#### [WORK TO COMPLETE]
Please restate word for word all lines from the one containing "yellow 1x2 brick" to the final line of the entries, and include no pictures.

#### [SUPPLIED MATERIAL]
▼
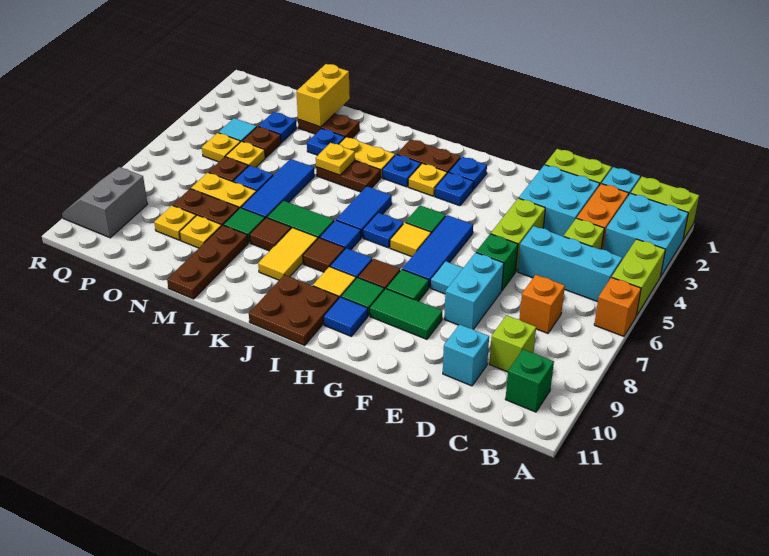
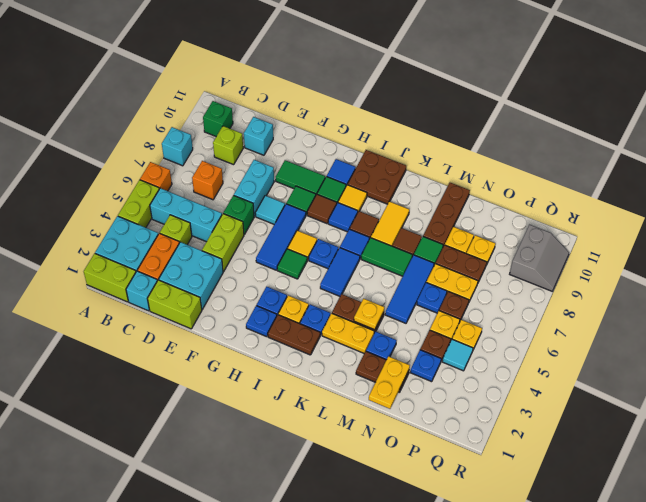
none -> cyan 1x1 brick [162,127,193,166]
yellow 1x2 brick [296,64,350,127] -> yellow 1x2 plate [369,356,410,409]

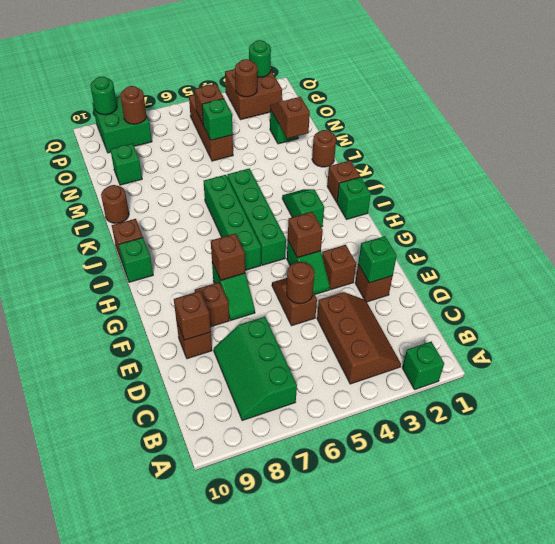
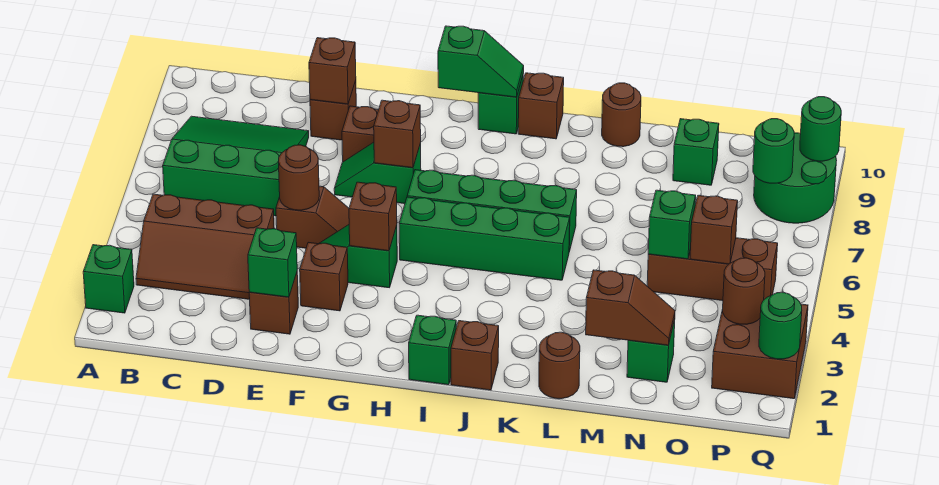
green 2x3 slope [214,317,297,421] -> green 3x3 slope [163,116,309,216]
green 1x2 slope [282,189,324,227] -> green 1x2 slope moved to [438,26,524,97]
green 2x2 brick [92,96,152,153] -> green 2x2 round brick [754,133,837,223]
brown 1x1 round brick [120,86,146,124] -> green 1x1 round brick [753,119,794,183]

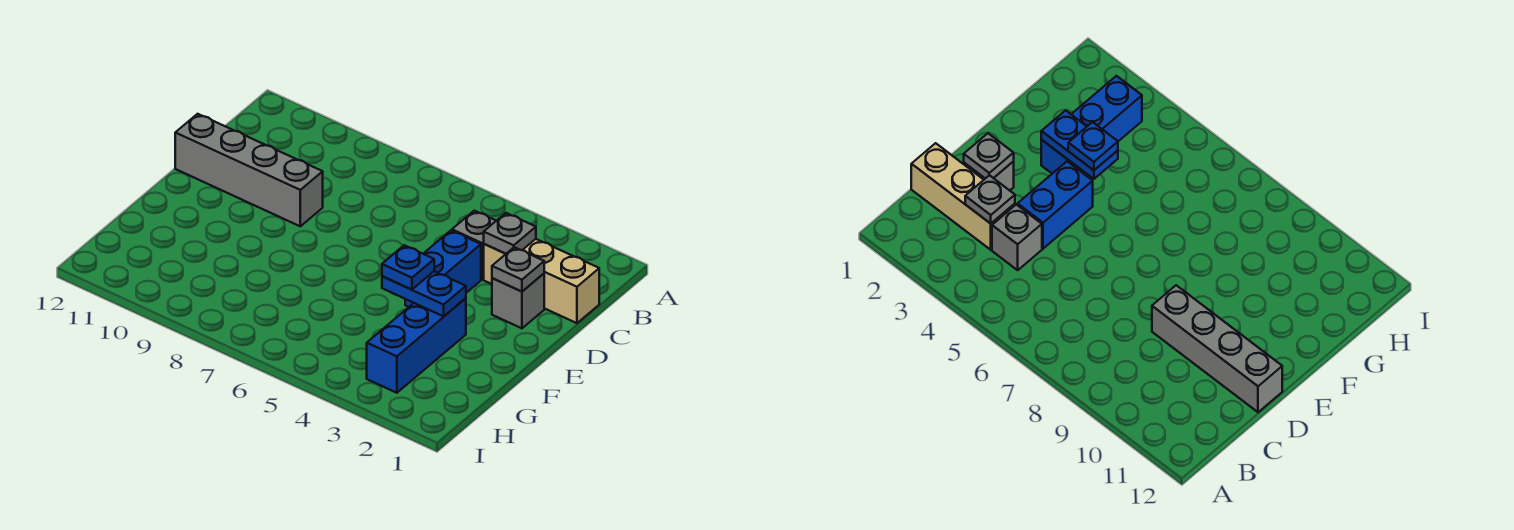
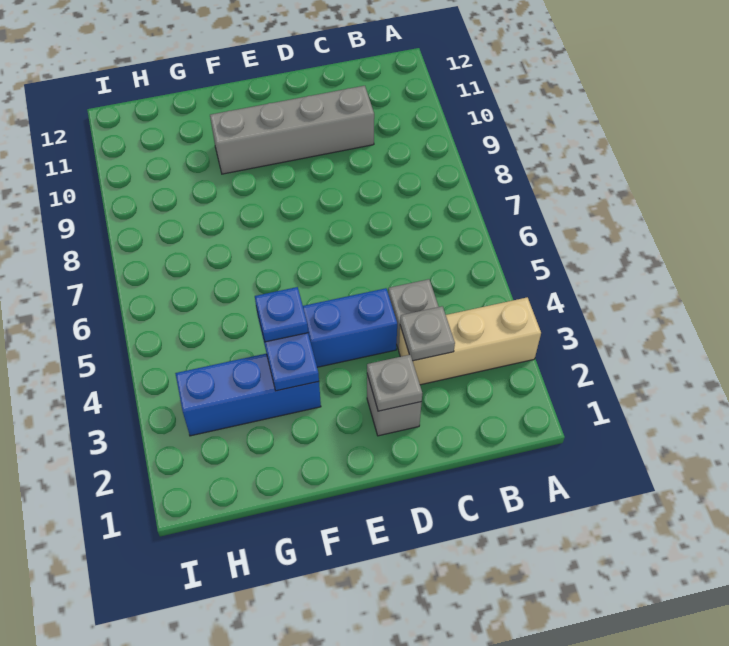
tan 1x3 brick [484,239,599,323] -> tan 1x3 brick turned to [399,297,541,385]
grey 1x4 brick [175,114,323,226] -> grey 1x4 brick turned to [210,86,374,174]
▲
#### [OUTPUT BELOW]
yellow 1x2 brick [296,64,350,127] -> yellow 1x2 plate [369,356,410,409]

green 2x3 slope [214,317,297,421] -> green 3x3 slope [163,116,309,216]
green 1x2 slope [282,189,324,227] -> green 1x2 slope moved to [438,26,524,97]
green 2x2 brick [92,96,152,153] -> green 2x2 round brick [754,133,837,223]
brown 1x1 round brick [120,86,146,124] -> green 1x1 round brick [753,119,794,183]

tan 1x3 brick [484,239,599,323] -> tan 1x3 brick turned to [399,297,541,385]
grey 1x4 brick [175,114,323,226] -> grey 1x4 brick turned to [210,86,374,174]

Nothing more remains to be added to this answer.